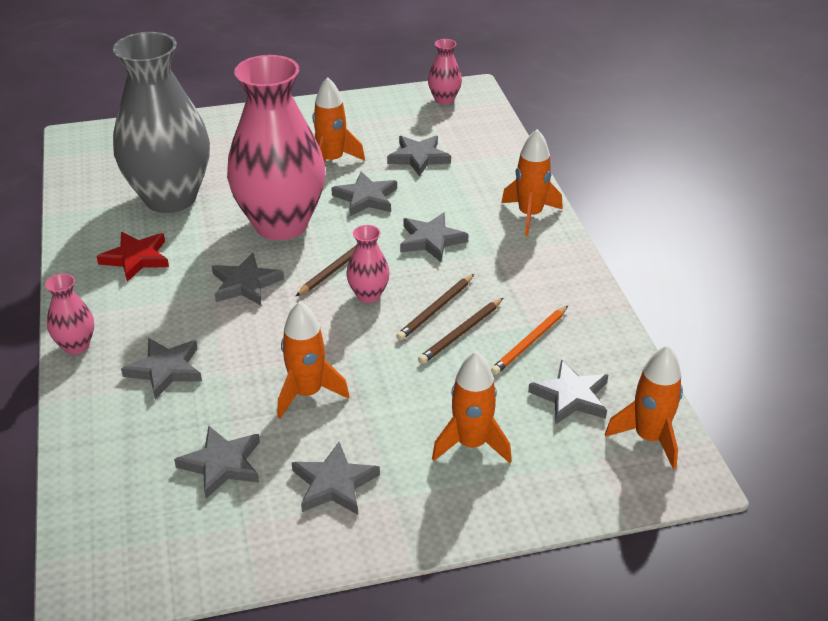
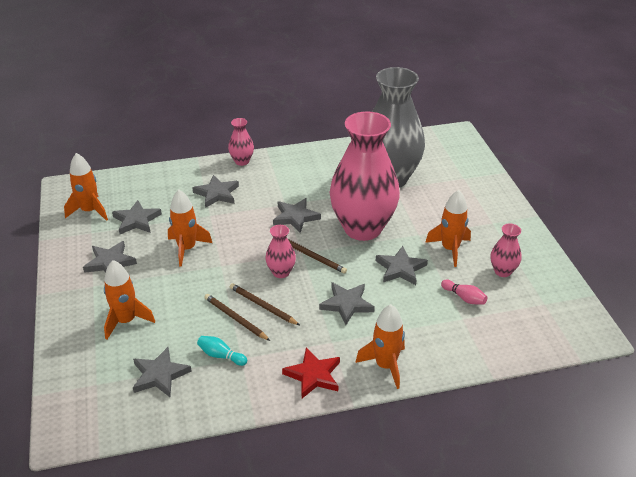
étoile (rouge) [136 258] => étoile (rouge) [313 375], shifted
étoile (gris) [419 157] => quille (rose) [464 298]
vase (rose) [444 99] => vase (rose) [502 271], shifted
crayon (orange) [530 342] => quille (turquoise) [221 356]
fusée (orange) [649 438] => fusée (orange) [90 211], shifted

**Task brief:** Leaving the images out, return every record exactly.

**Your response:**
étoile (rouge) [136 258] => étoile (rouge) [313 375], shifted
étoile (gris) [419 157] => quille (rose) [464 298]
vase (rose) [444 99] => vase (rose) [502 271], shifted
crayon (orange) [530 342] => quille (turquoise) [221 356]
fusée (orange) [649 438] => fusée (orange) [90 211], shifted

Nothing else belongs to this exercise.